━━━━━ RECORD SET ━━━━━

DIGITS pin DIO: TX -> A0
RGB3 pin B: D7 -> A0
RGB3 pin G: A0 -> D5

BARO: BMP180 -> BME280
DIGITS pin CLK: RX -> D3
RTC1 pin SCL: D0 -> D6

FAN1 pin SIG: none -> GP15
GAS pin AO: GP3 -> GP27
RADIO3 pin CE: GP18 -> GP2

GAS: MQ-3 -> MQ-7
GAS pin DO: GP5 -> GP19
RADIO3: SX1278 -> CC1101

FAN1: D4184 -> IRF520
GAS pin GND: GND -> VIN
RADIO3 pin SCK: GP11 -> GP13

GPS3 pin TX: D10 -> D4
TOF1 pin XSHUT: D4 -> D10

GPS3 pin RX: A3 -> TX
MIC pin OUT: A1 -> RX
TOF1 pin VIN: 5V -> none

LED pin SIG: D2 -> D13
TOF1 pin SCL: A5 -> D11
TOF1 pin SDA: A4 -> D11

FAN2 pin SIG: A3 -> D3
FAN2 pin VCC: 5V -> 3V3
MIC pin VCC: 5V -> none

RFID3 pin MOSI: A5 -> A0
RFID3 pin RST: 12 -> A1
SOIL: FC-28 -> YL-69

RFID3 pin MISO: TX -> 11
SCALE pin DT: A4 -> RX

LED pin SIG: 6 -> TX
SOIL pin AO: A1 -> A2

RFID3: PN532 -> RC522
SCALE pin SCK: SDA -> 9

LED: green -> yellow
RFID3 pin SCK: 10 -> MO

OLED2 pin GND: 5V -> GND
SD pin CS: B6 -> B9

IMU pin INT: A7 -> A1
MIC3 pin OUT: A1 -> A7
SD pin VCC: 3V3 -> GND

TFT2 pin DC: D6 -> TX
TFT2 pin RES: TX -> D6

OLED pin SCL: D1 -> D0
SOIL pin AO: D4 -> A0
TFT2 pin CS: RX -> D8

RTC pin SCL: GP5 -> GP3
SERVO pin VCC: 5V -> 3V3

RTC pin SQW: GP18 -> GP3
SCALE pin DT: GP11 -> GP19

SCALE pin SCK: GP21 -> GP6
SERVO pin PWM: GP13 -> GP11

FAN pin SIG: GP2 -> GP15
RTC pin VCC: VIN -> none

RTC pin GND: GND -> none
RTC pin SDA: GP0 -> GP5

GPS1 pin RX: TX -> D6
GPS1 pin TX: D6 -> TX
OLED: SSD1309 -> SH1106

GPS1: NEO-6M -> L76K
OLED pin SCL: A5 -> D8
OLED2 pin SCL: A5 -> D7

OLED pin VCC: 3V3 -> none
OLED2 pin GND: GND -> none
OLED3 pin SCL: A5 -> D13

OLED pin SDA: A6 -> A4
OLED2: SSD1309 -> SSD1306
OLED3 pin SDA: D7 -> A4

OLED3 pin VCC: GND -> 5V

━━━━━

PROMPT
Each record should be returned precisely as written.

ANSWER SECTION
DIGITS pin DIO: TX -> A0
RGB3 pin B: D7 -> A0
RGB3 pin G: A0 -> D5

BARO: BMP180 -> BME280
DIGITS pin CLK: RX -> D3
RTC1 pin SCL: D0 -> D6

FAN1 pin SIG: none -> GP15
GAS pin AO: GP3 -> GP27
RADIO3 pin CE: GP18 -> GP2

GAS: MQ-3 -> MQ-7
GAS pin DO: GP5 -> GP19
RADIO3: SX1278 -> CC1101

FAN1: D4184 -> IRF520
GAS pin GND: GND -> VIN
RADIO3 pin SCK: GP11 -> GP13

GPS3 pin TX: D10 -> D4
TOF1 pin XSHUT: D4 -> D10

GPS3 pin RX: A3 -> TX
MIC pin OUT: A1 -> RX
TOF1 pin VIN: 5V -> none

LED pin SIG: D2 -> D13
TOF1 pin SCL: A5 -> D11
TOF1 pin SDA: A4 -> D11

FAN2 pin SIG: A3 -> D3
FAN2 pin VCC: 5V -> 3V3
MIC pin VCC: 5V -> none

RFID3 pin MOSI: A5 -> A0
RFID3 pin RST: 12 -> A1
SOIL: FC-28 -> YL-69

RFID3 pin MISO: TX -> 11
SCALE pin DT: A4 -> RX

LED pin SIG: 6 -> TX
SOIL pin AO: A1 -> A2

RFID3: PN532 -> RC522
SCALE pin SCK: SDA -> 9

LED: green -> yellow
RFID3 pin SCK: 10 -> MO

OLED2 pin GND: 5V -> GND
SD pin CS: B6 -> B9

IMU pin INT: A7 -> A1
MIC3 pin OUT: A1 -> A7
SD pin VCC: 3V3 -> GND

TFT2 pin DC: D6 -> TX
TFT2 pin RES: TX -> D6

OLED pin SCL: D1 -> D0
SOIL pin AO: D4 -> A0
TFT2 pin CS: RX -> D8

RTC pin SCL: GP5 -> GP3
SERVO pin VCC: 5V -> 3V3

RTC pin SQW: GP18 -> GP3
SCALE pin DT: GP11 -> GP19

SCALE pin SCK: GP21 -> GP6
SERVO pin PWM: GP13 -> GP11

FAN pin SIG: GP2 -> GP15
RTC pin VCC: VIN -> none

RTC pin GND: GND -> none
RTC pin SDA: GP0 -> GP5

GPS1 pin RX: TX -> D6
GPS1 pin TX: D6 -> TX
OLED: SSD1309 -> SH1106

GPS1: NEO-6M -> L76K
OLED pin SCL: A5 -> D8
OLED2 pin SCL: A5 -> D7

OLED pin VCC: 3V3 -> none
OLED2 pin GND: GND -> none
OLED3 pin SCL: A5 -> D13

OLED pin SDA: A6 -> A4
OLED2: SSD1309 -> SSD1306
OLED3 pin SDA: D7 -> A4

OLED3 pin VCC: GND -> 5V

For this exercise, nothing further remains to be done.